Try it: Write out the line that contains "(667, 398) = (126, 428): pink" and every line after it through the end of the entries, exactly as given and with no other lines.

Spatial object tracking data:
┌────────

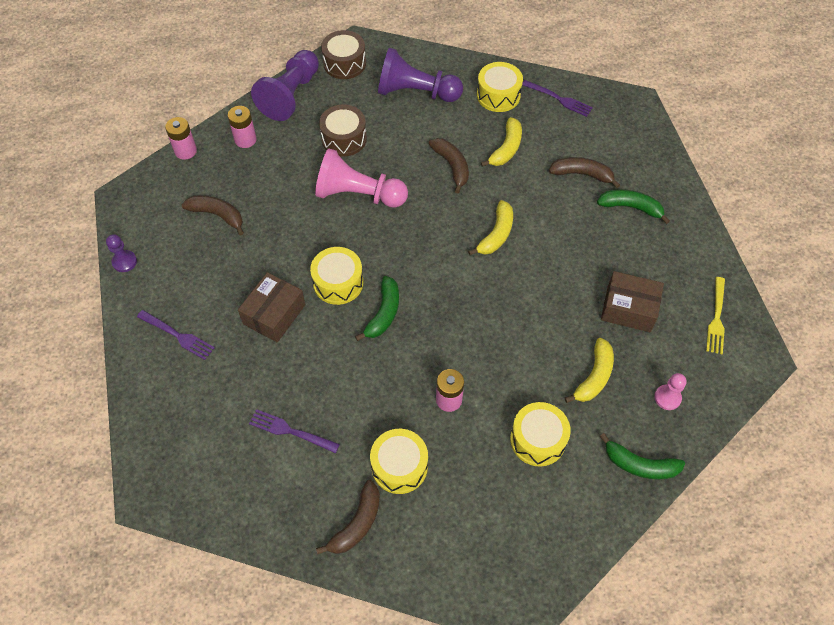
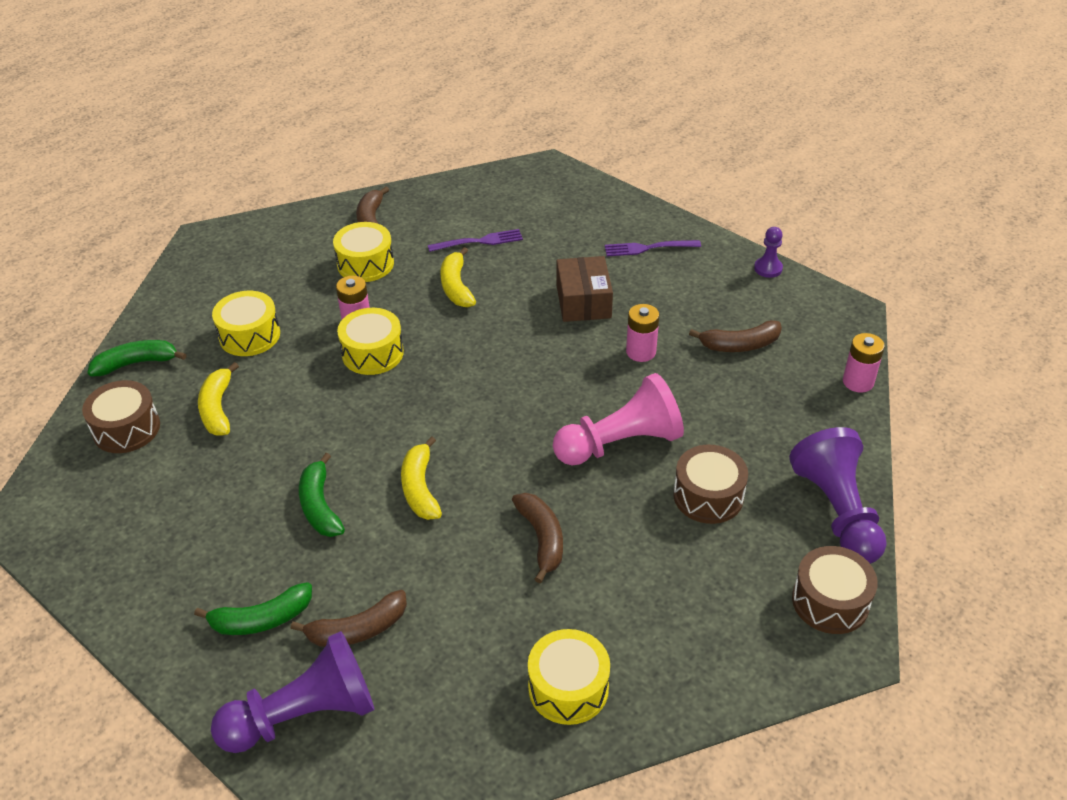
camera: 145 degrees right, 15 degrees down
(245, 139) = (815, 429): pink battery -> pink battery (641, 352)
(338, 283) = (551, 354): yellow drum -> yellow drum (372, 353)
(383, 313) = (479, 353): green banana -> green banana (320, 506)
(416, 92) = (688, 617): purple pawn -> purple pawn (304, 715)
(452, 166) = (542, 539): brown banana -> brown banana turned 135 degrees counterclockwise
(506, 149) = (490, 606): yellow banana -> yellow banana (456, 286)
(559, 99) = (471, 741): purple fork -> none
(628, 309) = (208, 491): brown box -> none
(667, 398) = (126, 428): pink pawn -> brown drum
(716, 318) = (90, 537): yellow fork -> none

└────────

Result:
(667, 398) = (126, 428): pink pawn -> brown drum
(716, 318) = (90, 537): yellow fork -> none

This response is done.